◆ **Instructions to follow**
Write out each record below exactly, without pictures.
*** Extracted entries
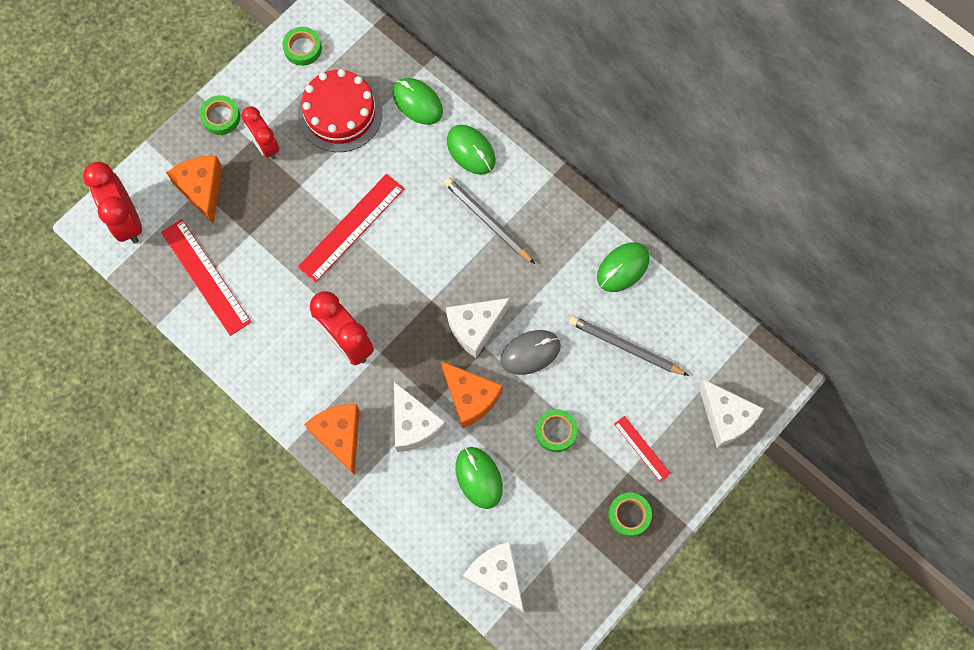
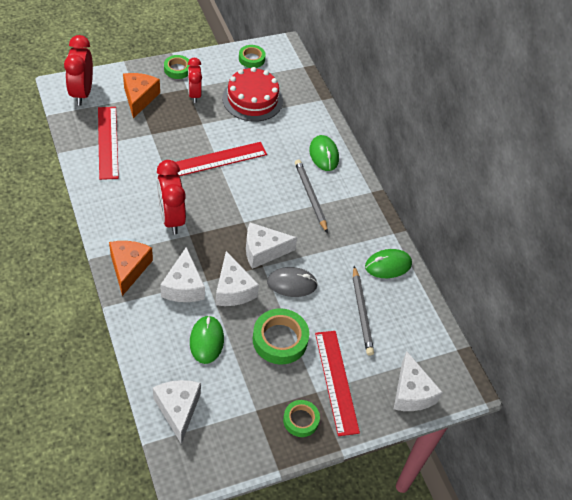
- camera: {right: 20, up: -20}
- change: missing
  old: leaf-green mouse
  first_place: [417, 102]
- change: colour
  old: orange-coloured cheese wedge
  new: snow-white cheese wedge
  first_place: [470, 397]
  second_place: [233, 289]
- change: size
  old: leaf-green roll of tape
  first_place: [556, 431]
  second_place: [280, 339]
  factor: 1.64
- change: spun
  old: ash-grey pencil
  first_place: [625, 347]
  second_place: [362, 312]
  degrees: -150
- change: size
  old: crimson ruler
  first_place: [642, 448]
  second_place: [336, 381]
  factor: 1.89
******
◆ **Result of this exercise**
- camera: {right: 20, up: -20}
- change: missing
  old: leaf-green mouse
  first_place: [417, 102]
- change: colour
  old: orange-coloured cheese wedge
  new: snow-white cheese wedge
  first_place: [470, 397]
  second_place: [233, 289]
- change: size
  old: leaf-green roll of tape
  first_place: [556, 431]
  second_place: [280, 339]
  factor: 1.64
- change: spun
  old: ash-grey pencil
  first_place: [625, 347]
  second_place: [362, 312]
  degrees: -150
- change: size
  old: crimson ruler
  first_place: [642, 448]
  second_place: [336, 381]
  factor: 1.89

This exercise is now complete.